[Start of Attachment]

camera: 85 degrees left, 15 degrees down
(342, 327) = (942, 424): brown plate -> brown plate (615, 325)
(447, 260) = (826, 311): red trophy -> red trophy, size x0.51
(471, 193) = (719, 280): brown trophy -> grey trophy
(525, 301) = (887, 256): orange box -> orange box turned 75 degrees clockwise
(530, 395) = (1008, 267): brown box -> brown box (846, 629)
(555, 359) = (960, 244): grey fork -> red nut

[End of Attachment]
[Start of Attachment]

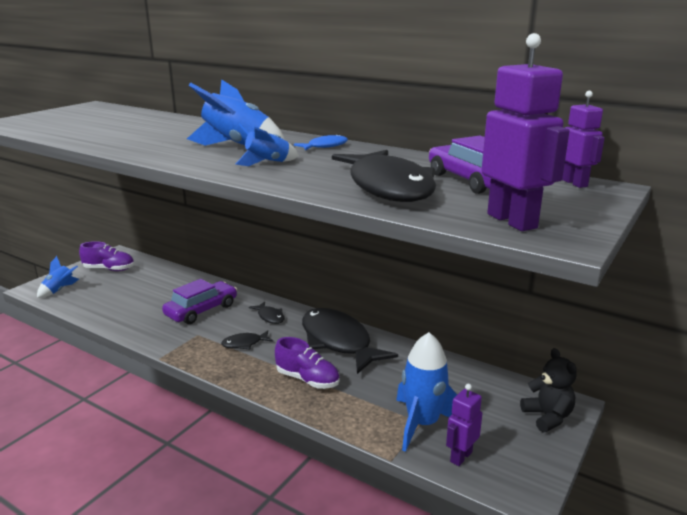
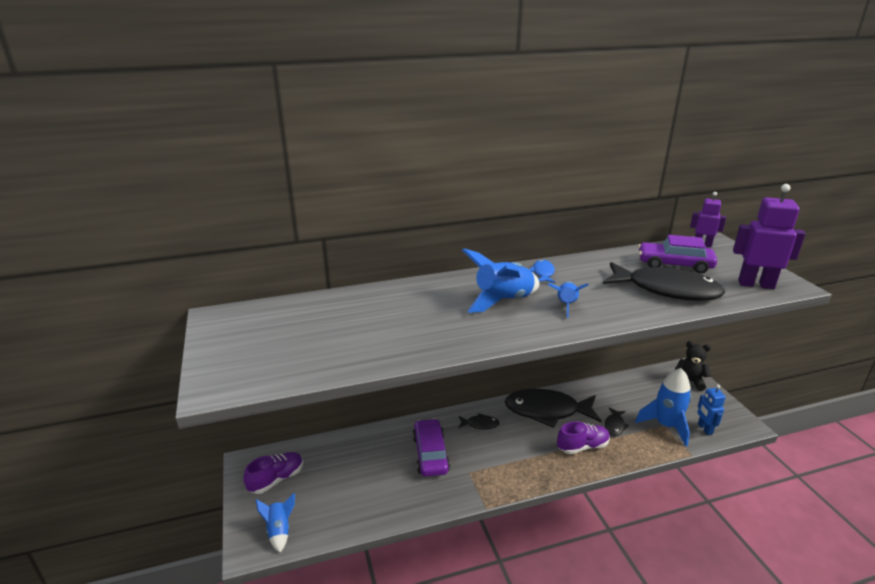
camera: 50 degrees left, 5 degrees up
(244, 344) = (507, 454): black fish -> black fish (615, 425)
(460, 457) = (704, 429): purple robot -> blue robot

[End of Attachment]
[Start of Attachment]

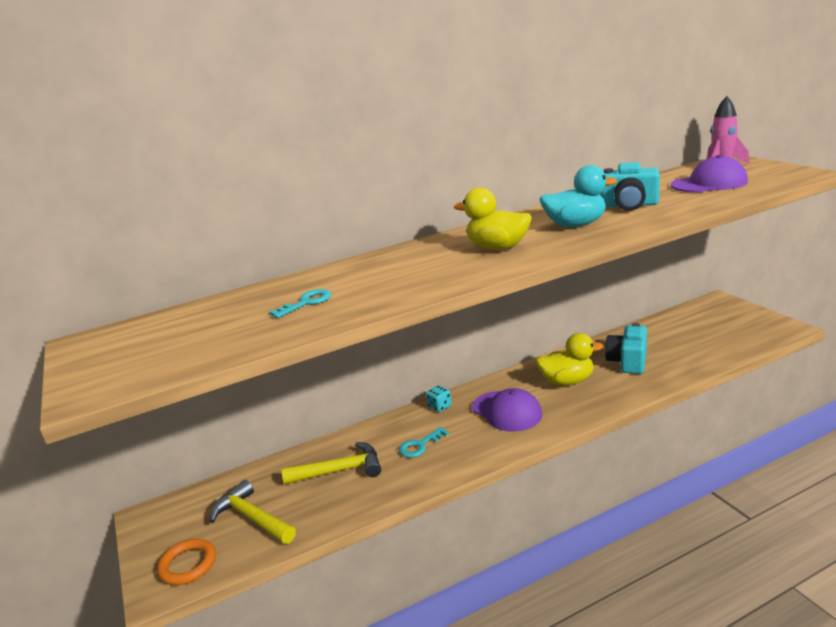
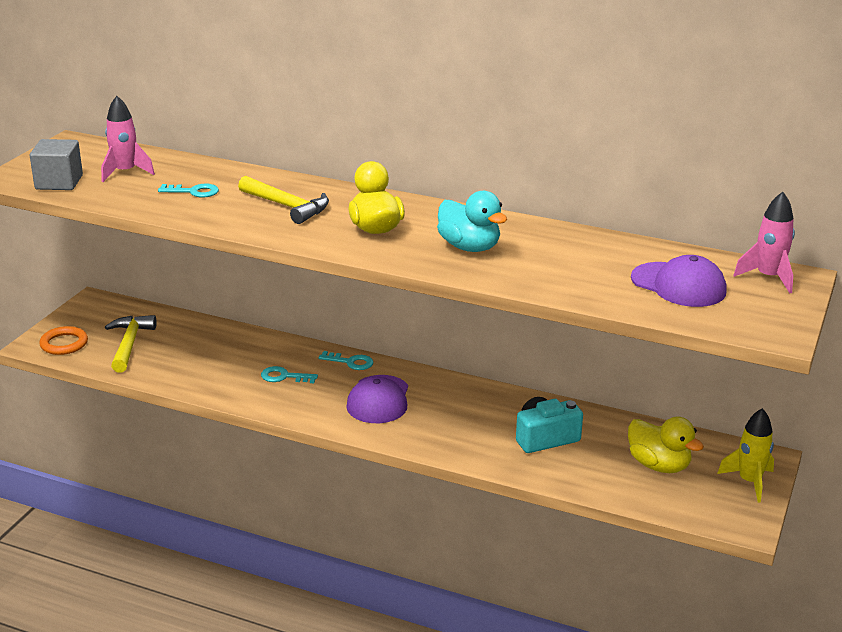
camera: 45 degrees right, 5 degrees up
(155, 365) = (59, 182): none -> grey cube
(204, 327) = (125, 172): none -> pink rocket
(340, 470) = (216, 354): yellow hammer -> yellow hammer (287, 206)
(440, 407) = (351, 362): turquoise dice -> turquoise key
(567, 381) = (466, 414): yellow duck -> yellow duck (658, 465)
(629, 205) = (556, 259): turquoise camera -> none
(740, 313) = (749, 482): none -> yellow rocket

[End of Attachment]

*Problem description*: Among the lines of the entries above, count those containing the string "brown". Write the number alone.

*Reply*: 3